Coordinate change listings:

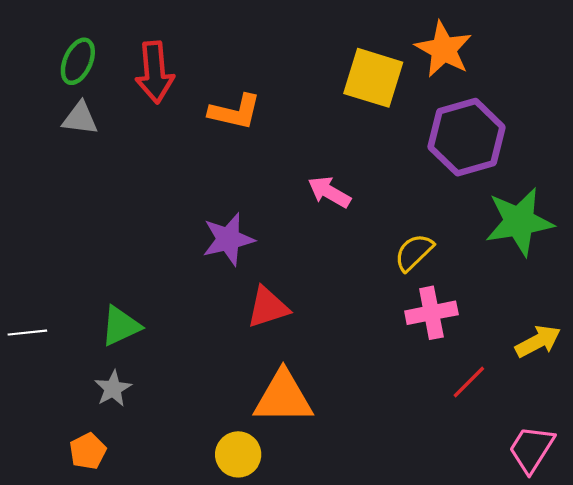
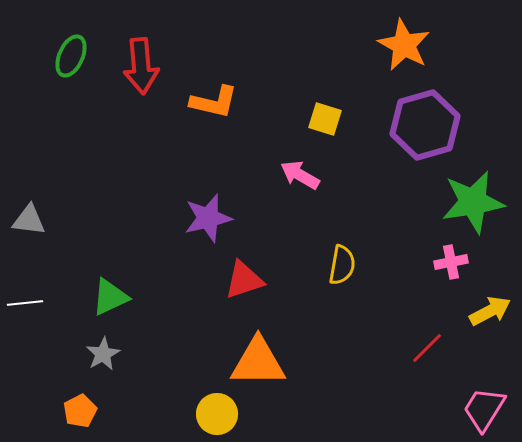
yellow square: (373, 78) -> (325, 119), moved, size x0.6
gray triangle: (80, 118) -> (29, 220), moved
yellow semicircle: (414, 252) -> (342, 265), moved, turned 144
pink cross: (431, 313) -> (451, 262), moved, size x0.7

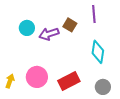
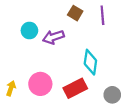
brown square: (70, 25) -> (75, 13), moved
cyan diamond: (98, 52) -> (90, 62), moved

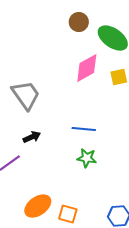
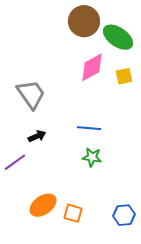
brown circle: (79, 22) -> (84, 21), size x1.6

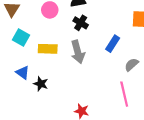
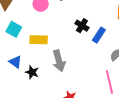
black cross: (81, 23) -> (82, 26), moved
gray arrow: (78, 52) -> (59, 61), moved

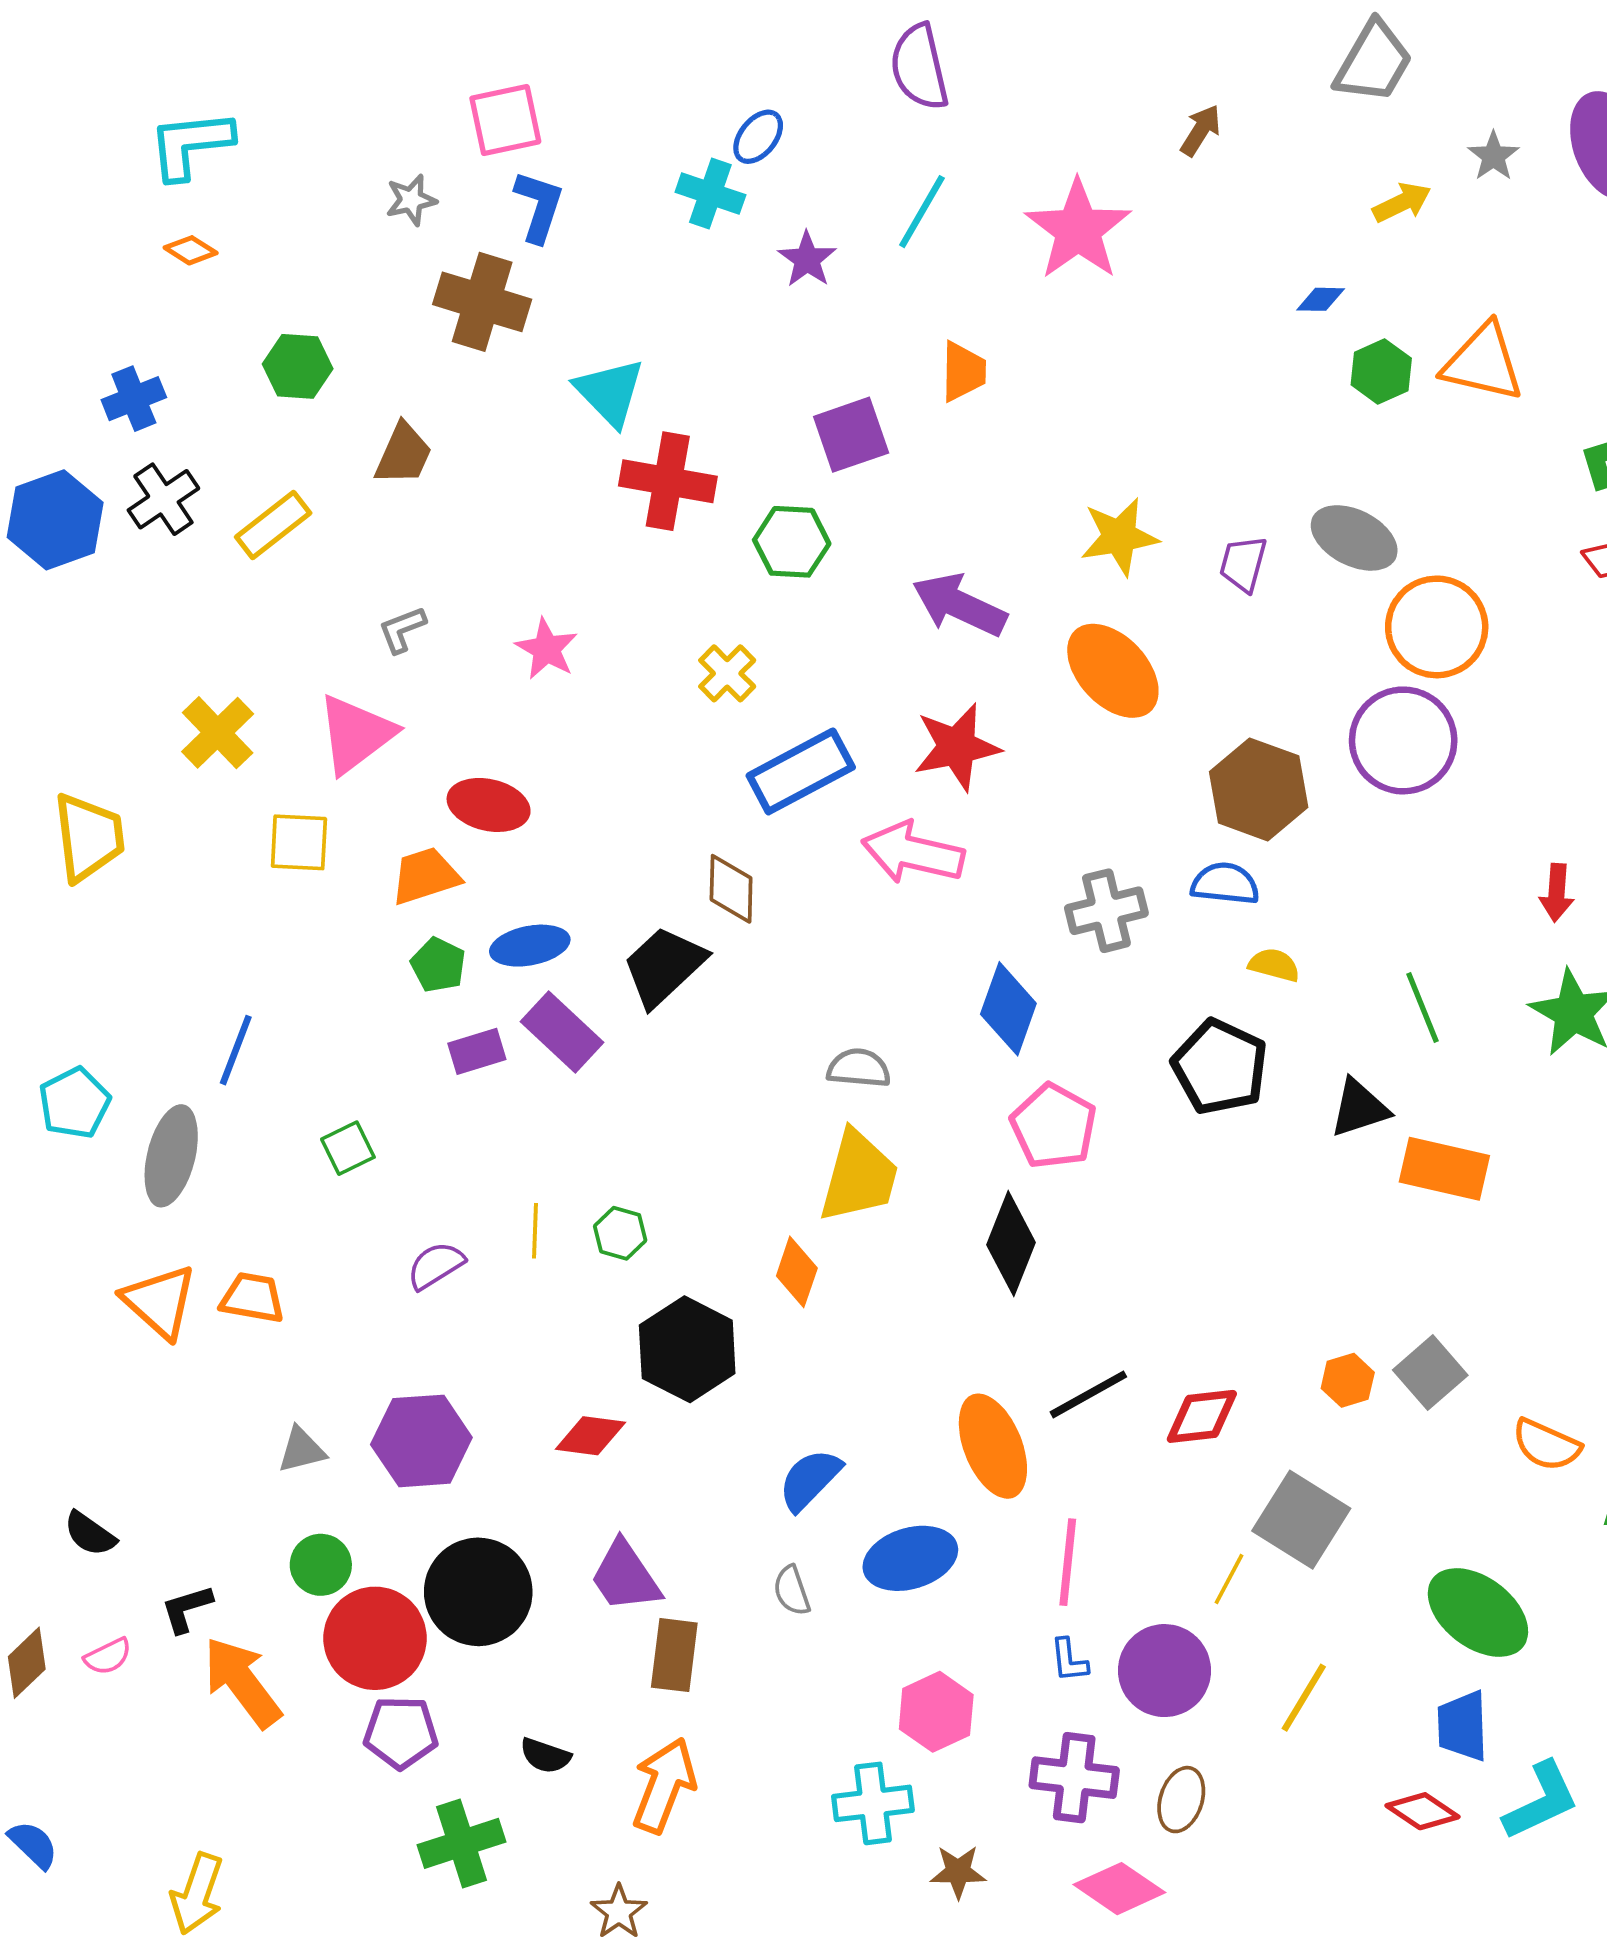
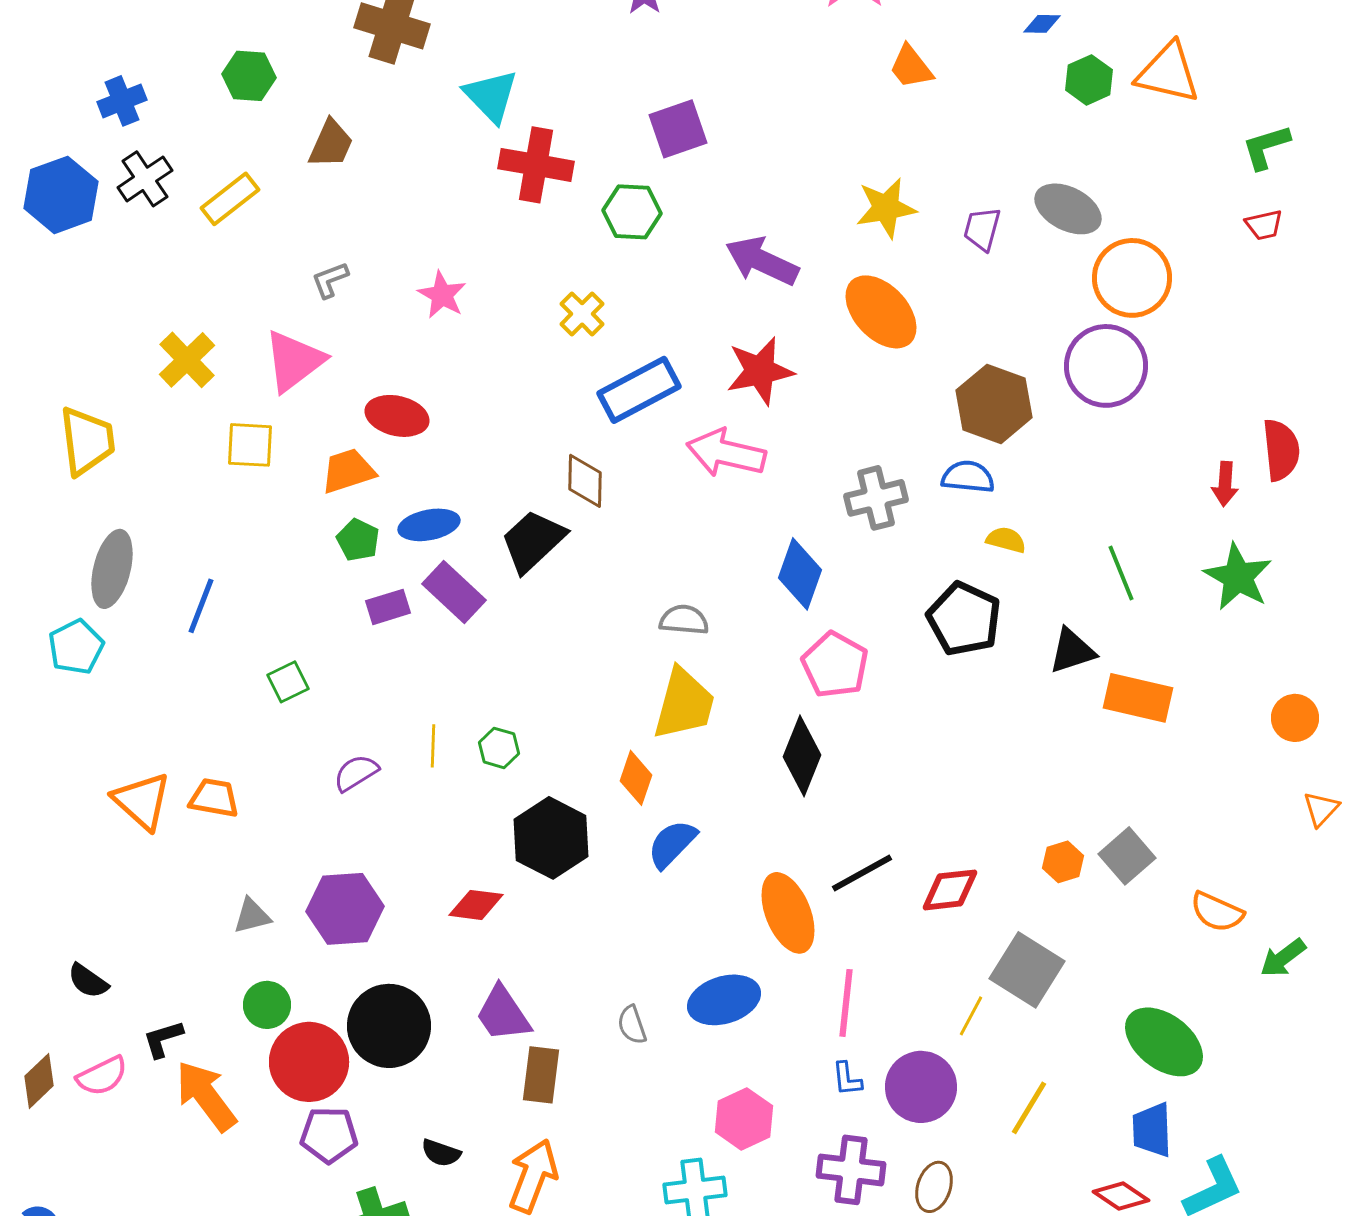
orange trapezoid: (963, 372) -> (911, 67), moved, turned 141
gray ellipse: (171, 1156) -> (112, 569), moved
blue semicircle: (810, 1480) -> (672, 844), moved
pink semicircle: (108, 1656) -> (102, 1076), size x1.4

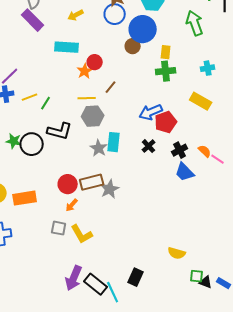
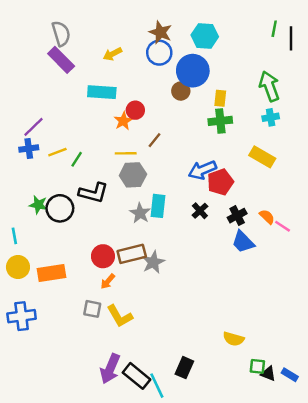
green arrow: (195, 23) -> (269, 86), moved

## PROBLEM STATEMENT
Your reply should give again exactly the lines from the one with "gray ellipse: (171, 1156)" through the last line of the data, with both ends included and pictures left out.

## RESPONSE TO THIS TASK
gray ellipse: (171, 1156) -> (112, 569), moved
blue semicircle: (810, 1480) -> (672, 844), moved
pink semicircle: (108, 1656) -> (102, 1076), size x1.4

green arrow: (195, 23) -> (269, 86), moved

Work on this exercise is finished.